## Problem
Return exactly the lines of the records below, starting at the line that contains "white pan: [227,345,318,396]" and ending at the line that contains "blue fork: [324,421,363,507]", with both of those lines kept.

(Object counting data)
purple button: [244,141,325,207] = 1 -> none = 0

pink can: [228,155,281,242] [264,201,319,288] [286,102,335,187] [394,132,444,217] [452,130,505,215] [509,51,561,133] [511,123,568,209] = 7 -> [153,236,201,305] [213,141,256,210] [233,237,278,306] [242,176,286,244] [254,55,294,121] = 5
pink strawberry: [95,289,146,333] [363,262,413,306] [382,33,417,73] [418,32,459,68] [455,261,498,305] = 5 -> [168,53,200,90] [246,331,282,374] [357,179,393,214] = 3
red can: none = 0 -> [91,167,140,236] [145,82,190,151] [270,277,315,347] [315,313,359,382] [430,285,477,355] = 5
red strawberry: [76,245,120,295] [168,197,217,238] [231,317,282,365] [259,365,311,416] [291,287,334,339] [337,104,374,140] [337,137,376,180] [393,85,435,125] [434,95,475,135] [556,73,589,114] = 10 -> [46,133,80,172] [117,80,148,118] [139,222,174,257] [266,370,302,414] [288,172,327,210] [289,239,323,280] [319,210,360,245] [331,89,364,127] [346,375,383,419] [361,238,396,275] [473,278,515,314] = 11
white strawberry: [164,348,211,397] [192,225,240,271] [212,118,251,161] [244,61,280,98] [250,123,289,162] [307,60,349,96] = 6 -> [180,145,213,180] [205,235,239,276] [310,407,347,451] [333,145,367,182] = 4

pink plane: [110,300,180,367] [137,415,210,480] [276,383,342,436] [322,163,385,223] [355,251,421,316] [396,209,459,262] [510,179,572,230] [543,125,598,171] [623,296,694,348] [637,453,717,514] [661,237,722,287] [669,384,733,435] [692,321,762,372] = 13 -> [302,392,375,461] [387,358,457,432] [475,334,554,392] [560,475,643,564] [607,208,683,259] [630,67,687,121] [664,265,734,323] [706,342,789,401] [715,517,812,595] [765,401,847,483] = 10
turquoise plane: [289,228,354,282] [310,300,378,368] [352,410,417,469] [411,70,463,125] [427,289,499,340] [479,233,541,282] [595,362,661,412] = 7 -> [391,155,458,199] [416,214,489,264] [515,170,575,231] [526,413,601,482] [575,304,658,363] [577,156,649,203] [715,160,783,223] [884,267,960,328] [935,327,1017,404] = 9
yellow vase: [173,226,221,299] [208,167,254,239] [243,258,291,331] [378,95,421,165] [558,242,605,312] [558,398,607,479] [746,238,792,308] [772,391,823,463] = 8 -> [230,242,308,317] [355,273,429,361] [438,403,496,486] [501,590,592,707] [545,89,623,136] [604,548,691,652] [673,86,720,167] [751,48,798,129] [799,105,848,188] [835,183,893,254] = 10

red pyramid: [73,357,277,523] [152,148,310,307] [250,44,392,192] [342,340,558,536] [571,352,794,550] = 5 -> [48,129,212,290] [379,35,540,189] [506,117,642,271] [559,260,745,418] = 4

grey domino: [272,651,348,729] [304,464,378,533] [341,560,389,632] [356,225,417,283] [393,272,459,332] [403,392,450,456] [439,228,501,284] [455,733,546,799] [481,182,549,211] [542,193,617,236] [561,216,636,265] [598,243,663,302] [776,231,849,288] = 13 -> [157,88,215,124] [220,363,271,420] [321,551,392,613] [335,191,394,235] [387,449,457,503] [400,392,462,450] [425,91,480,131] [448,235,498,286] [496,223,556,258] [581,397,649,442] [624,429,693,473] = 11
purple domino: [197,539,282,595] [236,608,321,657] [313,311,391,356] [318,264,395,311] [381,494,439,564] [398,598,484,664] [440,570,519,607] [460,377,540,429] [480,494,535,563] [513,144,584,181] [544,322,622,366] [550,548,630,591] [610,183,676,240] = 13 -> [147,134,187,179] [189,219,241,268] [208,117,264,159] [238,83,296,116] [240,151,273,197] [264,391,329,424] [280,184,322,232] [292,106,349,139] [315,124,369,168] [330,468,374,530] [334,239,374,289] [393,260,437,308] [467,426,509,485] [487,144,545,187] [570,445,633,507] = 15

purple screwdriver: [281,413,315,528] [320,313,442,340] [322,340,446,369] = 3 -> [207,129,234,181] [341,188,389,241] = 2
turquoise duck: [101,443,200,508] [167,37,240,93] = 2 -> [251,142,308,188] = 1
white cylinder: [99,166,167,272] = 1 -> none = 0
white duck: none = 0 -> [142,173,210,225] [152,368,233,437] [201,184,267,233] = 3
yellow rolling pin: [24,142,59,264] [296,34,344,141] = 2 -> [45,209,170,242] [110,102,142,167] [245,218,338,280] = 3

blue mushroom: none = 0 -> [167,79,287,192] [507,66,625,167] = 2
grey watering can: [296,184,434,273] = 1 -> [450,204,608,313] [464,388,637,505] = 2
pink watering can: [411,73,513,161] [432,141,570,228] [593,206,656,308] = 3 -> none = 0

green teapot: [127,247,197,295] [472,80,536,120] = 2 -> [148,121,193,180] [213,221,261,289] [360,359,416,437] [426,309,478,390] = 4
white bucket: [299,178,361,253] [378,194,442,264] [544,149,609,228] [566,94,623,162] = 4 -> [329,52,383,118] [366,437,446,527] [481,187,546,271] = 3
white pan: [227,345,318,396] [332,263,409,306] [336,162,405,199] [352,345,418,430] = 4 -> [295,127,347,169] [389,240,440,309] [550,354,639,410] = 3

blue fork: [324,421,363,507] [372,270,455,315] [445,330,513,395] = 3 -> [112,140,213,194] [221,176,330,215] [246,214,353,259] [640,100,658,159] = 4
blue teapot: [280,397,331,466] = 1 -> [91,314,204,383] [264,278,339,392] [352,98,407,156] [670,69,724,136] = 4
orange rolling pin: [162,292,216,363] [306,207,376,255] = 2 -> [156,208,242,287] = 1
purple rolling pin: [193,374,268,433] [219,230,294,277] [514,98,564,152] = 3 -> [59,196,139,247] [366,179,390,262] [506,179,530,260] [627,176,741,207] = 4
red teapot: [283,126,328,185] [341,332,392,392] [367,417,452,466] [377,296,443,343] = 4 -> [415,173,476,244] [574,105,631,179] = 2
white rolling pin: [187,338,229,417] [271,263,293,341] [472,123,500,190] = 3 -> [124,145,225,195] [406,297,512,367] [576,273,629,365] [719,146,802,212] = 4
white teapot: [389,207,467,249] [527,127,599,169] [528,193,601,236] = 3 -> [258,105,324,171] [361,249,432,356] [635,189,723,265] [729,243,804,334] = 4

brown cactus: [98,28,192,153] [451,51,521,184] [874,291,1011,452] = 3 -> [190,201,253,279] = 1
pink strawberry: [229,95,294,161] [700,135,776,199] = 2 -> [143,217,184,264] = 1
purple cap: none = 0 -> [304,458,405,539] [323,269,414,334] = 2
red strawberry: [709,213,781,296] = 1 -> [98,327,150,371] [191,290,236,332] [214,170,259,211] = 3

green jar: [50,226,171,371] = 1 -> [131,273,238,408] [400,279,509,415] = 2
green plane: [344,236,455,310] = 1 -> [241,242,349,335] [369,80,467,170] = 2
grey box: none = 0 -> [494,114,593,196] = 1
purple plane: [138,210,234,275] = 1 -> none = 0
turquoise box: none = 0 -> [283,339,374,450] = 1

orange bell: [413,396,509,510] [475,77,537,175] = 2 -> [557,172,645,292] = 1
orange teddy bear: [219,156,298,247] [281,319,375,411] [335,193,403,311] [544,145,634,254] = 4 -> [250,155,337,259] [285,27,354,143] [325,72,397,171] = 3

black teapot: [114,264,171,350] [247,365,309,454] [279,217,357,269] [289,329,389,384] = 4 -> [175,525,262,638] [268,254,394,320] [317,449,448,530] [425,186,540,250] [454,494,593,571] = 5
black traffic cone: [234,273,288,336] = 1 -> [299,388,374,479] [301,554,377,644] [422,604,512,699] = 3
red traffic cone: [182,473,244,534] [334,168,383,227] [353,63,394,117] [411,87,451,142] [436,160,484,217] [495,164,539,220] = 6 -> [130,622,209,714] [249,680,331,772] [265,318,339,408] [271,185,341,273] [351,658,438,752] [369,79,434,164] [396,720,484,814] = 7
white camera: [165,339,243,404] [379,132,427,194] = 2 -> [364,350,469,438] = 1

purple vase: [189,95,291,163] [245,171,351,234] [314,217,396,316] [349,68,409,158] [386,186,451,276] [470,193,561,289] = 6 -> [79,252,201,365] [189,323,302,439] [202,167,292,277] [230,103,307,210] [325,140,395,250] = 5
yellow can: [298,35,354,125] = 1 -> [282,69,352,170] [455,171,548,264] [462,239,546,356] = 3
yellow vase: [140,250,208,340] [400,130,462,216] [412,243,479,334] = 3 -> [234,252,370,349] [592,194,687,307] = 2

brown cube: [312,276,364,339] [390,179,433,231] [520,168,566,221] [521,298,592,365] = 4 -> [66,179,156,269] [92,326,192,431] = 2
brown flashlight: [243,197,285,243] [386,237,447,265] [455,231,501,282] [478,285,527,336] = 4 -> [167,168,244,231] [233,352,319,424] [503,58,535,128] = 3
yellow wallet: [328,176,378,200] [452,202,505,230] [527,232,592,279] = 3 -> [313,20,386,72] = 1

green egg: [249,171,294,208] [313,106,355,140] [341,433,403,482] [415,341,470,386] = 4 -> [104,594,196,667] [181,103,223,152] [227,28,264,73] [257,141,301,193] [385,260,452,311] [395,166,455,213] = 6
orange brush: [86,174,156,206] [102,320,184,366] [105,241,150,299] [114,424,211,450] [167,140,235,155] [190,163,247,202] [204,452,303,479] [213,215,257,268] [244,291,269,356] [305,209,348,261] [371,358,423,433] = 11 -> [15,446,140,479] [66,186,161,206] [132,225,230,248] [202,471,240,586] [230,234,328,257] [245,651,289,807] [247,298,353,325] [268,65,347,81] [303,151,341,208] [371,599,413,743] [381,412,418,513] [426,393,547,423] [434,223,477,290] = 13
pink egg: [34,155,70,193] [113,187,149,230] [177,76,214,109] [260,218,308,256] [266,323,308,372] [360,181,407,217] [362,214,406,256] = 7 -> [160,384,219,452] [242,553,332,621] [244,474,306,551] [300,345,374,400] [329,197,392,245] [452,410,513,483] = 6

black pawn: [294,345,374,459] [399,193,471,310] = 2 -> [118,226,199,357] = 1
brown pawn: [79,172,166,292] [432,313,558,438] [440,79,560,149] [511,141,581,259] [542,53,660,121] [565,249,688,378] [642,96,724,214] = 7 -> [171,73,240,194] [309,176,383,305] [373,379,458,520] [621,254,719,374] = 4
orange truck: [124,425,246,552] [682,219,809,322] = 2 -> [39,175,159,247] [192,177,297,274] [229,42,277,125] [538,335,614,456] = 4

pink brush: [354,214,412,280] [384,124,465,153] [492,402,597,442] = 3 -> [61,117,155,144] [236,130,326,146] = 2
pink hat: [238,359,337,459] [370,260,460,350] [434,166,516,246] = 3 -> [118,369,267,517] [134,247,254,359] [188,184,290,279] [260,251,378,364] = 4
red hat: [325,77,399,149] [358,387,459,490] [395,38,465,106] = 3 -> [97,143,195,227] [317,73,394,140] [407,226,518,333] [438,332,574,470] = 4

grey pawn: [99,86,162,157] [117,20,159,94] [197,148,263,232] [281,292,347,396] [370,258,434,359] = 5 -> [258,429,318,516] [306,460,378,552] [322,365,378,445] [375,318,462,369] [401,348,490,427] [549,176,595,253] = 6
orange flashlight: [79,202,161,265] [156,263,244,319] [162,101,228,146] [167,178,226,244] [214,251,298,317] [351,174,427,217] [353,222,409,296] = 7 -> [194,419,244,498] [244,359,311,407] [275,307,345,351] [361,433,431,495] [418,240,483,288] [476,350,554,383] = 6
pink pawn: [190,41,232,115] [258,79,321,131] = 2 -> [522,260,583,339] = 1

## Task response
white pan: [227,345,318,396] [332,263,409,306] [336,162,405,199] [352,345,418,430] = 4 -> [295,127,347,169] [389,240,440,309] [550,354,639,410] = 3

blue fork: [324,421,363,507] [372,270,455,315] [445,330,513,395] = 3 -> [112,140,213,194] [221,176,330,215] [246,214,353,259] [640,100,658,159] = 4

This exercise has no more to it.